> _INPUT MATERIAL_:
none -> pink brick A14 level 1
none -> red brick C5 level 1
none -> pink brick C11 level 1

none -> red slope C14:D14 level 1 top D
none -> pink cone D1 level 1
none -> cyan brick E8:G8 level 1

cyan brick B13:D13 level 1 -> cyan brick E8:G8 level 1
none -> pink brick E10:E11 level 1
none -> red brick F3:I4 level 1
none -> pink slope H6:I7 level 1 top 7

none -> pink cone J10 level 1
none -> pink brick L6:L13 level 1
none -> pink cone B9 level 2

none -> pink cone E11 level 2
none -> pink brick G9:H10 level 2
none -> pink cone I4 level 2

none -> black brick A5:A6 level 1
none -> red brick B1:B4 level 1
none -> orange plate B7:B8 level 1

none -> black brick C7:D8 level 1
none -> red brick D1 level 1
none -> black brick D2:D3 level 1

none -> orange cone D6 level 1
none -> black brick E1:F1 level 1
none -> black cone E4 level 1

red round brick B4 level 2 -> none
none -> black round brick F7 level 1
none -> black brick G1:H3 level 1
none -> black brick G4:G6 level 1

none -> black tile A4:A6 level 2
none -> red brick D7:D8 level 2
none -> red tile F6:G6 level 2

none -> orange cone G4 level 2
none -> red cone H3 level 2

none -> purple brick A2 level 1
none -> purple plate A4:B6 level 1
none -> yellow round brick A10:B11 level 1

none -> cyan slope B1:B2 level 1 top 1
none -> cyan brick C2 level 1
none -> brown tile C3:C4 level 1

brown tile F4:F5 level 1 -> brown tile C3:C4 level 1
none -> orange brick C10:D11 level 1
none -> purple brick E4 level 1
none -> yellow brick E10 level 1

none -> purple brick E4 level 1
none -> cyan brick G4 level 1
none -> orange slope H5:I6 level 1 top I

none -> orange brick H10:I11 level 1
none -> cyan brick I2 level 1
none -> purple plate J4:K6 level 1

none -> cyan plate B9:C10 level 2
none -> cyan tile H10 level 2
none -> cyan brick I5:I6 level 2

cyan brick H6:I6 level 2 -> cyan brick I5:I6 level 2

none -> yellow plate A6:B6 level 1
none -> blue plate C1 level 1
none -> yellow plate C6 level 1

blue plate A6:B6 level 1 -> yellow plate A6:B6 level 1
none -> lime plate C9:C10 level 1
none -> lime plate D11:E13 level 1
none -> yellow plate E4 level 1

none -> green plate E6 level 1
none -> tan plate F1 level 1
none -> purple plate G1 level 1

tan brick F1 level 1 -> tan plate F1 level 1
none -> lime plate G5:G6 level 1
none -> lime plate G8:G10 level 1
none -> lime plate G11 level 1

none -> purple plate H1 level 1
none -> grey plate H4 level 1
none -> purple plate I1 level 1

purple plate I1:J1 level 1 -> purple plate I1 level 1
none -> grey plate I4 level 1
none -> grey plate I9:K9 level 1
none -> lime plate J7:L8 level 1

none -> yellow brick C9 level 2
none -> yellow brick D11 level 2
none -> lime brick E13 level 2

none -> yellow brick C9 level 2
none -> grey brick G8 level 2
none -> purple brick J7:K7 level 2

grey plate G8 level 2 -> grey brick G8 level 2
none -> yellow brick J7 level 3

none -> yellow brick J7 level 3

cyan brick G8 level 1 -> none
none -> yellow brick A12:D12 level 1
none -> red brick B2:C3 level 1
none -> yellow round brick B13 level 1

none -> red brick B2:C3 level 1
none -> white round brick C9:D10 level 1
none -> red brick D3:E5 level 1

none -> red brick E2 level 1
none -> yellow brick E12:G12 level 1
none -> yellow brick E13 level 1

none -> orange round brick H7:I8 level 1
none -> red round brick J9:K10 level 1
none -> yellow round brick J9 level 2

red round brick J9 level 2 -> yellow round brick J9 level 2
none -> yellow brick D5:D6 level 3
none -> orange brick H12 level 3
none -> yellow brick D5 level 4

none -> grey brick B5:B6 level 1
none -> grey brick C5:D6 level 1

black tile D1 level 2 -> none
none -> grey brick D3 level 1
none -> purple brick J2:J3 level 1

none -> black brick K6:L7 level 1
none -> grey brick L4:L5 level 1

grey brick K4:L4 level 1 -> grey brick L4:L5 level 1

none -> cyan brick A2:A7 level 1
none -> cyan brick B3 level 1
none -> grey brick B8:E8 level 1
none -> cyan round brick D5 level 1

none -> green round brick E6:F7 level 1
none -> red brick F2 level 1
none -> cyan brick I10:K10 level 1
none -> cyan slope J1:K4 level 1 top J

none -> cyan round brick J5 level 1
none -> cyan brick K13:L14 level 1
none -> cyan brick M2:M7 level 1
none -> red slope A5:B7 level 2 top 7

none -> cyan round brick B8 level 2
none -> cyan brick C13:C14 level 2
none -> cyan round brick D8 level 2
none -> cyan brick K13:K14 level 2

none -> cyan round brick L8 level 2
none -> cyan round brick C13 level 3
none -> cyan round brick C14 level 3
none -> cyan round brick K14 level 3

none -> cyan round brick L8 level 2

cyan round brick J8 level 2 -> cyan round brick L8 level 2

> _ASSIGNMENT_:
Scan the records for the string "cone" and show every line that contains it.

> _RESPONSE BELOW_:
none -> pink cone D1 level 1
none -> pink cone J10 level 1
none -> pink cone B9 level 2
none -> pink cone E11 level 2
none -> pink cone I4 level 2
none -> orange cone D6 level 1
none -> black cone E4 level 1
none -> orange cone G4 level 2
none -> red cone H3 level 2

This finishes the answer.